• **Description of the task**
Copy out each of the following items unchanged, from first to last.

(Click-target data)
################

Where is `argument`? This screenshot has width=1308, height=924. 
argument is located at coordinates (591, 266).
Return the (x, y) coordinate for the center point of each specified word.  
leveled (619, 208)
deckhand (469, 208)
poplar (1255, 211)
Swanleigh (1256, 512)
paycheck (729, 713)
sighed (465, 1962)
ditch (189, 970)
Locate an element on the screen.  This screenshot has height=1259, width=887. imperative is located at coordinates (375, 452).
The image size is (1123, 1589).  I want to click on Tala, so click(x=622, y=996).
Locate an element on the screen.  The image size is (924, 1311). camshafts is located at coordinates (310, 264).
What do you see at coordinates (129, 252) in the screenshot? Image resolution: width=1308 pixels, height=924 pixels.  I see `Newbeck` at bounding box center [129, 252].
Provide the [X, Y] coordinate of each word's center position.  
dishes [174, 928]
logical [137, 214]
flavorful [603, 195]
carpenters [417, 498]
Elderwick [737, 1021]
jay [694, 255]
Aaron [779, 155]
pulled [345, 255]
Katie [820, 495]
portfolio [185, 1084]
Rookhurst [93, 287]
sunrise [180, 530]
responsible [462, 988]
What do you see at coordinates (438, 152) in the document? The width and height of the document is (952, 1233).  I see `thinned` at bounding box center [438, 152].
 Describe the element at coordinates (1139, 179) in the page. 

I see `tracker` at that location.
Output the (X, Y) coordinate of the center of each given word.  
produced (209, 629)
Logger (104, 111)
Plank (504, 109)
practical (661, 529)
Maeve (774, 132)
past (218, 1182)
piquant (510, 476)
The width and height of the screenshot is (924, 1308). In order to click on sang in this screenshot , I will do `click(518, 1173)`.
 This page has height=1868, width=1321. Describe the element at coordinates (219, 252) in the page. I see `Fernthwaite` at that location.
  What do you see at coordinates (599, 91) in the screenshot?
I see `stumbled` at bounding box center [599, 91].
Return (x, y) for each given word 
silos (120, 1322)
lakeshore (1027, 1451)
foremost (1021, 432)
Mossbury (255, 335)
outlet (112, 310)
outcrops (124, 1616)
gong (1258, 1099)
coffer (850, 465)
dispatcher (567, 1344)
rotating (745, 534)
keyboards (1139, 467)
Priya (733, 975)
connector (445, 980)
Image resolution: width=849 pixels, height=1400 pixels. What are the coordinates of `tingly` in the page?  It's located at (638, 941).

################

• **Solved exercise**
Where is `argument`? This screenshot has width=1308, height=924. 
argument is located at coordinates (591, 266).
Return the (x, y) coordinate for the center point of each specified word.  
leveled (619, 208)
deckhand (469, 208)
poplar (1255, 211)
Swanleigh (1256, 512)
paycheck (729, 713)
sighed (465, 1962)
ditch (189, 970)
Locate an element on the screen.  This screenshot has height=1259, width=887. imperative is located at coordinates (375, 452).
The image size is (1123, 1589).  I want to click on Tala, so click(x=622, y=996).
Locate an element on the screen.  The image size is (924, 1311). camshafts is located at coordinates (310, 264).
What do you see at coordinates (129, 252) in the screenshot? Image resolution: width=1308 pixels, height=924 pixels.  I see `Newbeck` at bounding box center [129, 252].
Provide the [X, Y] coordinate of each word's center position.  
dishes [174, 928]
logical [137, 214]
flavorful [603, 195]
carpenters [417, 498]
Elderwick [737, 1021]
jay [694, 255]
Aaron [779, 155]
pulled [345, 255]
Katie [820, 495]
portfolio [185, 1084]
Rookhurst [93, 287]
sunrise [180, 530]
responsible [462, 988]
What do you see at coordinates (438, 152) in the document? The width and height of the document is (952, 1233).  I see `thinned` at bounding box center [438, 152].
 Describe the element at coordinates (1139, 179) in the page. 

I see `tracker` at that location.
Output the (X, Y) coordinate of the center of each given word.  
produced (209, 629)
Logger (104, 111)
Plank (504, 109)
practical (661, 529)
Maeve (774, 132)
past (218, 1182)
piquant (510, 476)
The width and height of the screenshot is (924, 1308). In order to click on sang in this screenshot , I will do `click(518, 1173)`.
 This page has height=1868, width=1321. Describe the element at coordinates (219, 252) in the page. I see `Fernthwaite` at that location.
  What do you see at coordinates (599, 91) in the screenshot?
I see `stumbled` at bounding box center [599, 91].
Return (x, y) for each given word 
silos (120, 1322)
lakeshore (1027, 1451)
foremost (1021, 432)
Mossbury (255, 335)
outlet (112, 310)
outcrops (124, 1616)
gong (1258, 1099)
coffer (850, 465)
dispatcher (567, 1344)
rotating (745, 534)
keyboards (1139, 467)
Priya (733, 975)
connector (445, 980)
Image resolution: width=849 pixels, height=1400 pixels. What are the coordinates of `tingly` in the page?  It's located at (638, 941).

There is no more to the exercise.